Supplied information:
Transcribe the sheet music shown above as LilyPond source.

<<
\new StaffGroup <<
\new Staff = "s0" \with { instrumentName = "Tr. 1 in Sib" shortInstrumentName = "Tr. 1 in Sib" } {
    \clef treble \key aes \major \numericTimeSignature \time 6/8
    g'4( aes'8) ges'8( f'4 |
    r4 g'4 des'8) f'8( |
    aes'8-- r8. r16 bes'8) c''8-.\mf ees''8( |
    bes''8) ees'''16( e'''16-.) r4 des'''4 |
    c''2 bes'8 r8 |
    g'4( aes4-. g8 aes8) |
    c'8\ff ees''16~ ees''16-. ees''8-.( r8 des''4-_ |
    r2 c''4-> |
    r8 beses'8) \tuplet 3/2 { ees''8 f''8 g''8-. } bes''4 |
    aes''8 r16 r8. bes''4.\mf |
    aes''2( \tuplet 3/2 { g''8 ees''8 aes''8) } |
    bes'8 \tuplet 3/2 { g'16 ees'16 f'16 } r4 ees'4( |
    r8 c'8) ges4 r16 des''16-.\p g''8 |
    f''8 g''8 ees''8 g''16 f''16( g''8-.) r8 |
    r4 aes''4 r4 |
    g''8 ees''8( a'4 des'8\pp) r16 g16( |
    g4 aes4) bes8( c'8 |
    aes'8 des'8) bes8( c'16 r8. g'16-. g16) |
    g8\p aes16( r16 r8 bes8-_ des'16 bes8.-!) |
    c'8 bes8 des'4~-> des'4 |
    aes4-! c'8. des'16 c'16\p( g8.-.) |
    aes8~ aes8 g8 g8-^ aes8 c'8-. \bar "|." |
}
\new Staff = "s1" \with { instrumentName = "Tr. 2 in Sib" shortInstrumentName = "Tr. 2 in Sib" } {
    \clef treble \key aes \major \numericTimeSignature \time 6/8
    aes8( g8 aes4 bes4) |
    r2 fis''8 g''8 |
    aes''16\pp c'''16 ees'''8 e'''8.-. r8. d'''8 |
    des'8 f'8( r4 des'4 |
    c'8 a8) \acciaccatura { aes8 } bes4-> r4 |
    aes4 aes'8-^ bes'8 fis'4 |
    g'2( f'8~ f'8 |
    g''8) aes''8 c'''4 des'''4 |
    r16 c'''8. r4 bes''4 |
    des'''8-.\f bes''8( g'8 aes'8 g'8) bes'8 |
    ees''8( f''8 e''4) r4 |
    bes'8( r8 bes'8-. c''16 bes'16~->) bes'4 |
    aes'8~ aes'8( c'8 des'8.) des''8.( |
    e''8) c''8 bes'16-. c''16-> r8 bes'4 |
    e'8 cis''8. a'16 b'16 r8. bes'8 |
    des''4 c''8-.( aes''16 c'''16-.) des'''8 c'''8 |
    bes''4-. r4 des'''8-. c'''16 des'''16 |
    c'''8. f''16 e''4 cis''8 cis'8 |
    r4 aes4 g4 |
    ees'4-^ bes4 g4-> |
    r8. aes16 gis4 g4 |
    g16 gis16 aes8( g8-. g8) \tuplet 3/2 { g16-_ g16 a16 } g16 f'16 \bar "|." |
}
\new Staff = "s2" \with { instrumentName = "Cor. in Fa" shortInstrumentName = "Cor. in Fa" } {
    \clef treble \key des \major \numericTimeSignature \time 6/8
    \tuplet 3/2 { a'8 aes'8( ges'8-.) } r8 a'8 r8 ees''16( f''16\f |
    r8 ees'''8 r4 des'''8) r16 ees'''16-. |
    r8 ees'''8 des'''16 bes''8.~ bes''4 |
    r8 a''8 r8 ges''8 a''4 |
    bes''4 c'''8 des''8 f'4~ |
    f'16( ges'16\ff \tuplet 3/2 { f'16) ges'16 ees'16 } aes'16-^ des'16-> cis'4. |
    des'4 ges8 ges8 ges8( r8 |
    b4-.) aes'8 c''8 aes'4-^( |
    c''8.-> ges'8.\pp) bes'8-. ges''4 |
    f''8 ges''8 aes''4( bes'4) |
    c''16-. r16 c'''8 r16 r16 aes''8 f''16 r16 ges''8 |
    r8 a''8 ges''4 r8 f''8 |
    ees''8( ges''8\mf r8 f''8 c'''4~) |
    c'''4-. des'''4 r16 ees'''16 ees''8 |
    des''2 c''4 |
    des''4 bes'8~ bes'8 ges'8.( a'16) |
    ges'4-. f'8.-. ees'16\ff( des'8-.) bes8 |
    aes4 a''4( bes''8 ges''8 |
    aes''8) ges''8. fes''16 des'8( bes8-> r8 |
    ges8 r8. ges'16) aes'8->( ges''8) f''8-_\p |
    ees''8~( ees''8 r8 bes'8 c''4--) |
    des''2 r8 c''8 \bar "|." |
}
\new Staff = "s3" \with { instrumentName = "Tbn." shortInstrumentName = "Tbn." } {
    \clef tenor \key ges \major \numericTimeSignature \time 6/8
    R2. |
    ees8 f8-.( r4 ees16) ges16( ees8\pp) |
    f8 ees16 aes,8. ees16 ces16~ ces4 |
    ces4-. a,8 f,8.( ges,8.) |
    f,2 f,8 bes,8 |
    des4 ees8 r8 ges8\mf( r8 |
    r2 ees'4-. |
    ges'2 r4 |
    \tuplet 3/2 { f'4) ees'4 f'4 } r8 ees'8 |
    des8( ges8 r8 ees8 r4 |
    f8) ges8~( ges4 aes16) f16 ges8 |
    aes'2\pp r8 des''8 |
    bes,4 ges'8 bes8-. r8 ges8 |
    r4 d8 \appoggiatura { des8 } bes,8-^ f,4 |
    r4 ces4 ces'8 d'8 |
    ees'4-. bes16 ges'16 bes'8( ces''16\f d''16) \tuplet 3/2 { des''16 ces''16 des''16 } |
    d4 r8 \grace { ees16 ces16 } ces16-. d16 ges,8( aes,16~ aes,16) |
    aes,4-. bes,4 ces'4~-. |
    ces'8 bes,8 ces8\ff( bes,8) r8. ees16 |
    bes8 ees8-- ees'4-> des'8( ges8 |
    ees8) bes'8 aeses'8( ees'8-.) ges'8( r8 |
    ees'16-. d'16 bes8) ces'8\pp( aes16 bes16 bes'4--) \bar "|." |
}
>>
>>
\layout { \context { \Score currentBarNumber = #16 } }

Problem requirements:
Can you gather every line in the records above that contains the string "numericTimeSignature" and copy each one out in full?

Written answer:
    \clef treble \key aes \major \numericTimeSignature \time 6/8
    \clef treble \key aes \major \numericTimeSignature \time 6/8
    \clef treble \key des \major \numericTimeSignature \time 6/8
    \clef tenor \key ges \major \numericTimeSignature \time 6/8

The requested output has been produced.